> **EXERCISE DESCRIPTION**:
Exactly as written, write out the lines below from the first to the one containing "U3: ICM7555 -> LM555", inclusive. Pictures do not belong in the copy.

> **Change detection outputs**:
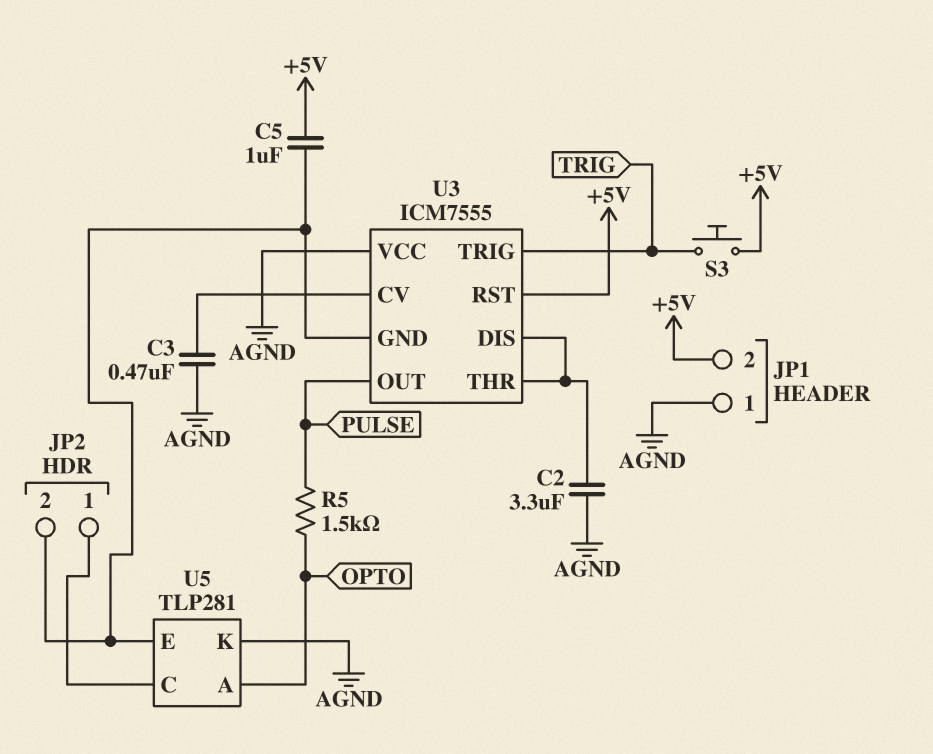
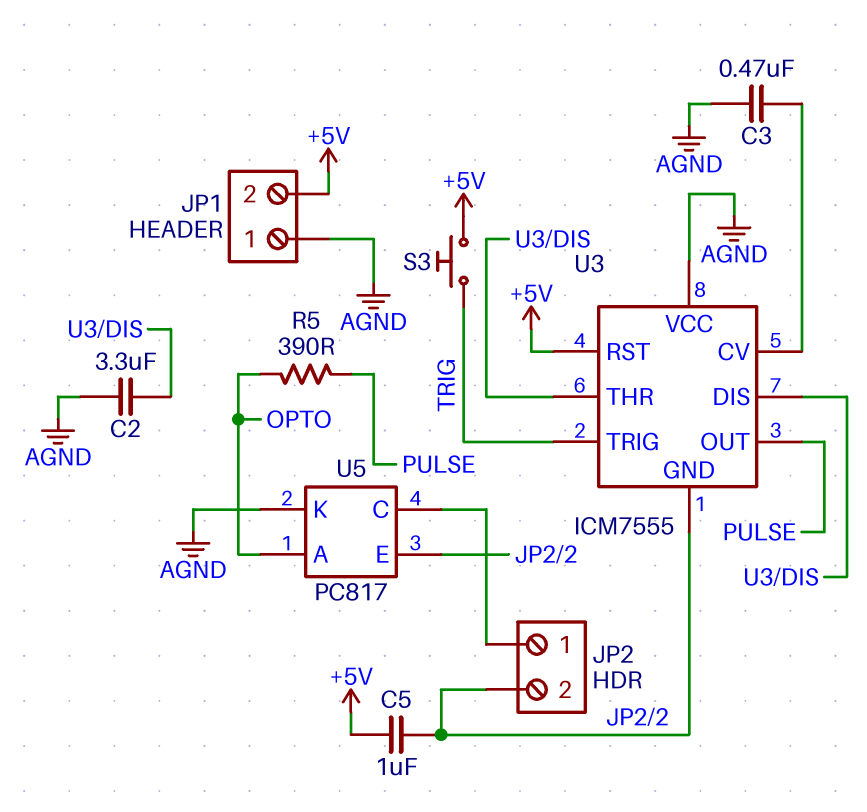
R5: 1.5k (OPTO, PULSE) -> 390 (OPTO, PULSE)
U5: TLP281 -> PC817

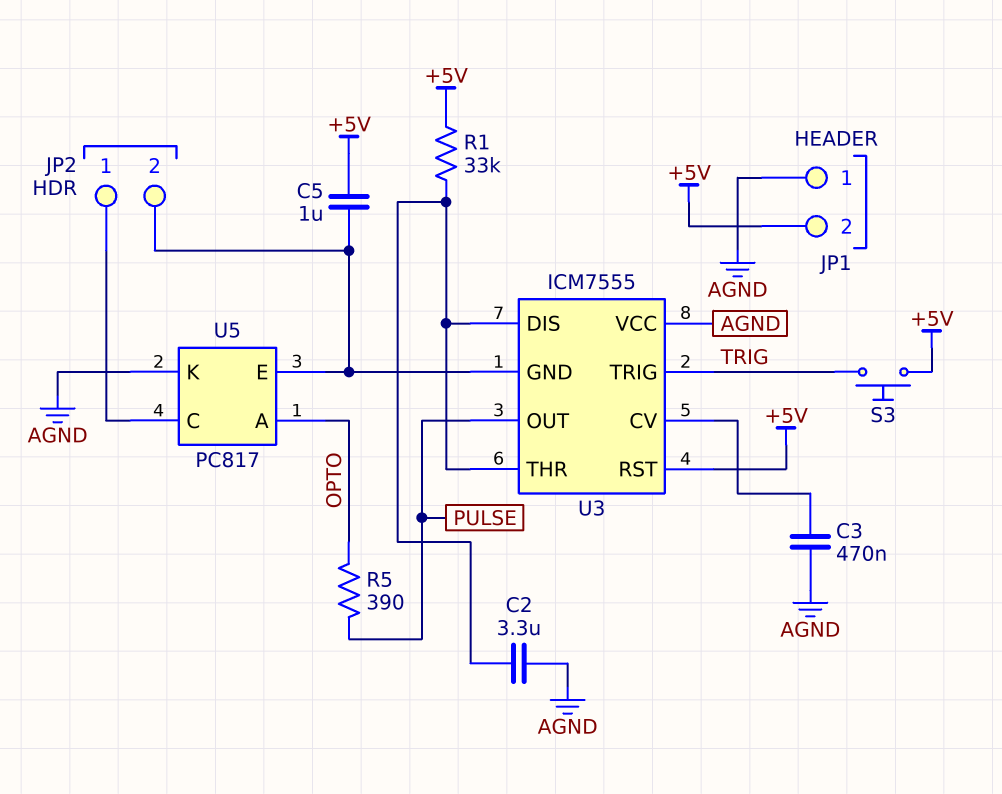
R1: none -> 33k (+5V, U3/DIS)

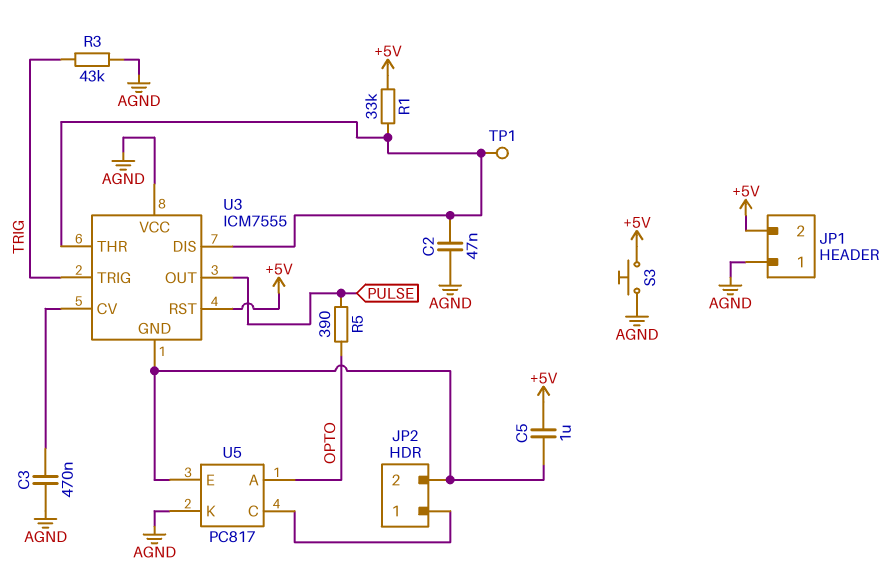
C2: 3.3uF (AGND, U3/DIS) -> 47nF (AGND, U3/DIS)
R3: none -> 43k (AGND, TRIG)
S3: button (+5V, TRIG) -> button (+5V, AGND)
TP1: none -> test point (U3/DIS)

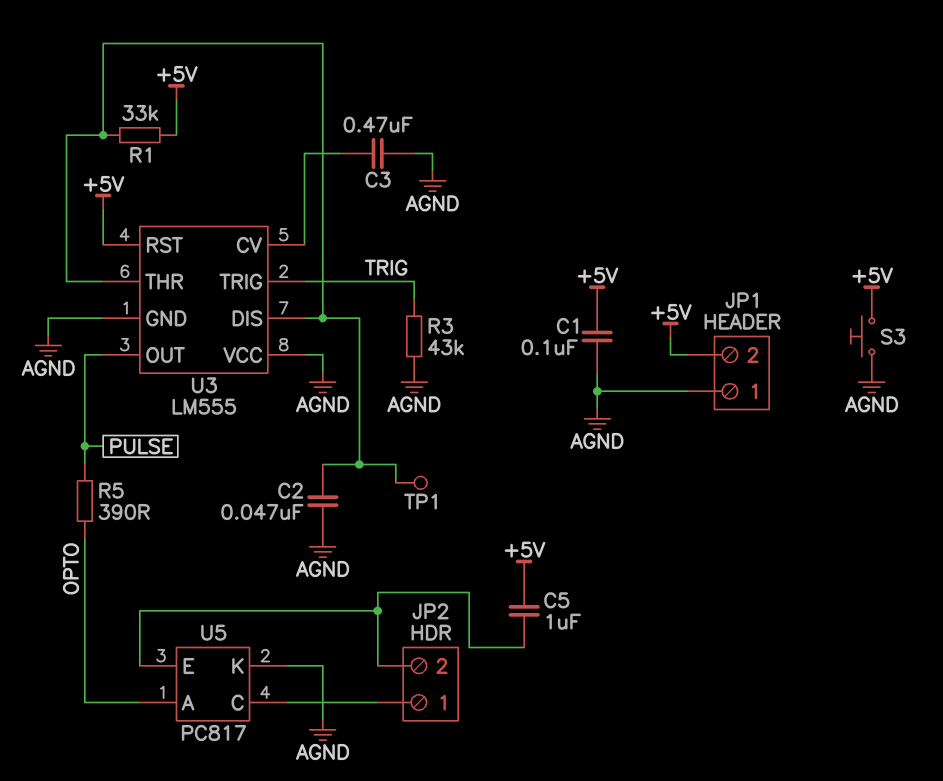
C1: none -> 100nF (+5V, AGND)
U3: ICM7555 -> LM555
U3 pin GND: JP2/2 -> AGND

> **WRITTEN ANSWER**:
R5: 1.5k (OPTO, PULSE) -> 390 (OPTO, PULSE)
U5: TLP281 -> PC817

R1: none -> 33k (+5V, U3/DIS)

C2: 3.3uF (AGND, U3/DIS) -> 47nF (AGND, U3/DIS)
R3: none -> 43k (AGND, TRIG)
S3: button (+5V, TRIG) -> button (+5V, AGND)
TP1: none -> test point (U3/DIS)

C1: none -> 100nF (+5V, AGND)
U3: ICM7555 -> LM555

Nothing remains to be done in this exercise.